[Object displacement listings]
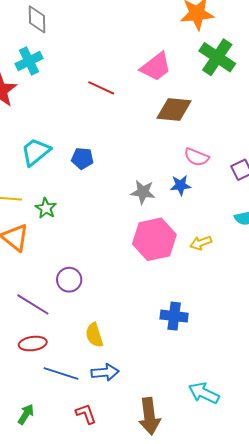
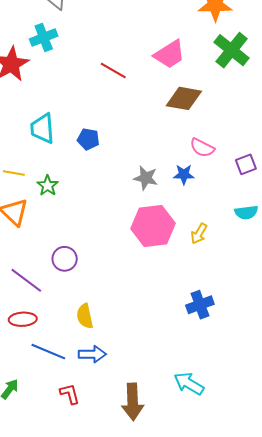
cyan trapezoid: (36, 152) -> (42, 128), turned -60
yellow arrow: (201, 243) -> (199, 234), turned -45
blue cross: (174, 316) -> (200, 305), moved, turned -32

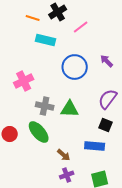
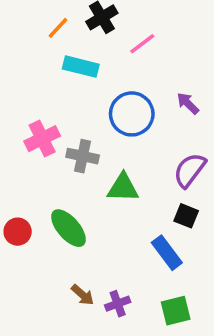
orange line: (33, 18) -> (58, 28), turned -64
gray cross: (45, 106) -> (83, 156), moved
blue rectangle: (95, 146) -> (167, 253), turned 48
brown arrow: (64, 155) -> (83, 295), moved

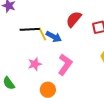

* Work to be completed:
What is needed is a word-for-word copy of the data above, free of any images.

* Result for this task:
cyan trapezoid: (36, 152) -> (42, 128), turned -60
yellow arrow: (201, 243) -> (199, 234), turned -45
blue cross: (174, 316) -> (200, 305), moved, turned -32

orange line: (33, 18) -> (58, 28), turned -64
gray cross: (45, 106) -> (83, 156), moved
blue rectangle: (95, 146) -> (167, 253), turned 48
brown arrow: (64, 155) -> (83, 295), moved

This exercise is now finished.